Task: Among the entries below, please repeat exactly and only the lines from the line containing "orange star: moved 2 px right, 1 px down" to the line containing "green line: moved 29 px up", both lines included.
═════ Supplied records ═════
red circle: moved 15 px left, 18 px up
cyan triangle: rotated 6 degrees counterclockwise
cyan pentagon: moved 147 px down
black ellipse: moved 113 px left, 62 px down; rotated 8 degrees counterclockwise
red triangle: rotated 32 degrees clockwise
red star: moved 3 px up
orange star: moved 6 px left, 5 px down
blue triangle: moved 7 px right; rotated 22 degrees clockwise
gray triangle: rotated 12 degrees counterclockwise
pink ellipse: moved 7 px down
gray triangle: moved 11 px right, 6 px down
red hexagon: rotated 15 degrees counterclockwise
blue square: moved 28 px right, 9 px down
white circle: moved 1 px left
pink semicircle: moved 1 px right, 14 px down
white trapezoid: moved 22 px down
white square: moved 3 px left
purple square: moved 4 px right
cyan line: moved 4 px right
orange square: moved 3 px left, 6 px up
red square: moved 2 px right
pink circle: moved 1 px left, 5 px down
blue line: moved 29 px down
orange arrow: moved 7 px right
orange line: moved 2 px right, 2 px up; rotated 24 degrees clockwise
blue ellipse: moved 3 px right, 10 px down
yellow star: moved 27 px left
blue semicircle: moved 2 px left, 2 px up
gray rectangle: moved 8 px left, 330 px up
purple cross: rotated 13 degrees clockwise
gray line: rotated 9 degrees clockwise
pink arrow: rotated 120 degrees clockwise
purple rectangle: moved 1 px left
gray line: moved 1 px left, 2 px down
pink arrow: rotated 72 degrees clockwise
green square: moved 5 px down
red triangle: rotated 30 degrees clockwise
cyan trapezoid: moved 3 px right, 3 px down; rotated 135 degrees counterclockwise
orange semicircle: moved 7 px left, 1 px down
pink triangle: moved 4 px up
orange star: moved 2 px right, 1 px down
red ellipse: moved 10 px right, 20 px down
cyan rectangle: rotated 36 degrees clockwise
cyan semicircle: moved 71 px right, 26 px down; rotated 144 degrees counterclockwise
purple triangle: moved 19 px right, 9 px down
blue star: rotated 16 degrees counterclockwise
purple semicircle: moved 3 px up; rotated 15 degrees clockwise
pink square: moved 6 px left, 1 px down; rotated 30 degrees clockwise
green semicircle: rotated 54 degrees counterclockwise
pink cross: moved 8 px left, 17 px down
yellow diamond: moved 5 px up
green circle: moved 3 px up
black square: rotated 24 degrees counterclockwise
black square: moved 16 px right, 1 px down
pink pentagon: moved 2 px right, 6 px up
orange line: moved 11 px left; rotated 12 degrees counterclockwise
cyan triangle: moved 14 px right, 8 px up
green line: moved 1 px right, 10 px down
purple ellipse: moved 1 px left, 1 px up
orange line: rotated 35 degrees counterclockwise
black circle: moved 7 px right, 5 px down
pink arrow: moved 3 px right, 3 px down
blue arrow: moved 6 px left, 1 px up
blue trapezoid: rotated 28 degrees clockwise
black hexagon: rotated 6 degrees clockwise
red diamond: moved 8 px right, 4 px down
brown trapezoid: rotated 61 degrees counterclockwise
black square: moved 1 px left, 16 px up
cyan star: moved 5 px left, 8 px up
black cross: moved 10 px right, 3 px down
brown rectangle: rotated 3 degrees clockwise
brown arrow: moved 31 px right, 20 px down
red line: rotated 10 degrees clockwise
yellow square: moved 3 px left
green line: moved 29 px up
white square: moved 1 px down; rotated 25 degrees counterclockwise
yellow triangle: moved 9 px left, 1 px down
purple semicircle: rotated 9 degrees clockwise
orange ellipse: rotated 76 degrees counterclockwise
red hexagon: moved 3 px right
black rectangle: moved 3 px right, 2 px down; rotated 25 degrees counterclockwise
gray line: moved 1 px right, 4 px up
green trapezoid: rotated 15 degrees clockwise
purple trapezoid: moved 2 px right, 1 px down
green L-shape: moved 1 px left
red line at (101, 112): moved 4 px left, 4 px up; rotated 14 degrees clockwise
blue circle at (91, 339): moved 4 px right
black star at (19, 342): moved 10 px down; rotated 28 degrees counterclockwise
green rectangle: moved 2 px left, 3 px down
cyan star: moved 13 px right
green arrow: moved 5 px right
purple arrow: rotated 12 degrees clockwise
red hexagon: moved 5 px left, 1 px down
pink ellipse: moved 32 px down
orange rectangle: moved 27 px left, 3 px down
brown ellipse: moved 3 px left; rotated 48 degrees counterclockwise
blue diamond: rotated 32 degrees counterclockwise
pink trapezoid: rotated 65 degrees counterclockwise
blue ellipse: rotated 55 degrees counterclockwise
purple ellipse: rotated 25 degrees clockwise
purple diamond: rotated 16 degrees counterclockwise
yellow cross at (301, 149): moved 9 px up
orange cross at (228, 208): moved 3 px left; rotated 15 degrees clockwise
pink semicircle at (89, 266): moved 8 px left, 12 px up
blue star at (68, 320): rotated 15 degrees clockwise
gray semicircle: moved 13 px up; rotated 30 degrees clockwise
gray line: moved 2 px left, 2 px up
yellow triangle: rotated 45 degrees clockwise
═════
Worked solution:
orange star: moved 2 px right, 1 px down
red ellipse: moved 10 px right, 20 px down
cyan rectangle: rotated 36 degrees clockwise
cyan semicircle: moved 71 px right, 26 px down; rotated 144 degrees counterclockwise
purple triangle: moved 19 px right, 9 px down
blue star: rotated 16 degrees counterclockwise
purple semicircle: moved 3 px up; rotated 15 degrees clockwise
pink square: moved 6 px left, 1 px down; rotated 30 degrees clockwise
green semicircle: rotated 54 degrees counterclockwise
pink cross: moved 8 px left, 17 px down
yellow diamond: moved 5 px up
green circle: moved 3 px up
black square: rotated 24 degrees counterclockwise
black square: moved 16 px right, 1 px down
pink pentagon: moved 2 px right, 6 px up
orange line: moved 11 px left; rotated 12 degrees counterclockwise
cyan triangle: moved 14 px right, 8 px up
green line: moved 1 px right, 10 px down
purple ellipse: moved 1 px left, 1 px up
orange line: rotated 35 degrees counterclockwise
black circle: moved 7 px right, 5 px down
pink arrow: moved 3 px right, 3 px down
blue arrow: moved 6 px left, 1 px up
blue trapezoid: rotated 28 degrees clockwise
black hexagon: rotated 6 degrees clockwise
red diamond: moved 8 px right, 4 px down
brown trapezoid: rotated 61 degrees counterclockwise
black square: moved 1 px left, 16 px up
cyan star: moved 5 px left, 8 px up
black cross: moved 10 px right, 3 px down
brown rectangle: rotated 3 degrees clockwise
brown arrow: moved 31 px right, 20 px down
red line: rotated 10 degrees clockwise
yellow square: moved 3 px left
green line: moved 29 px up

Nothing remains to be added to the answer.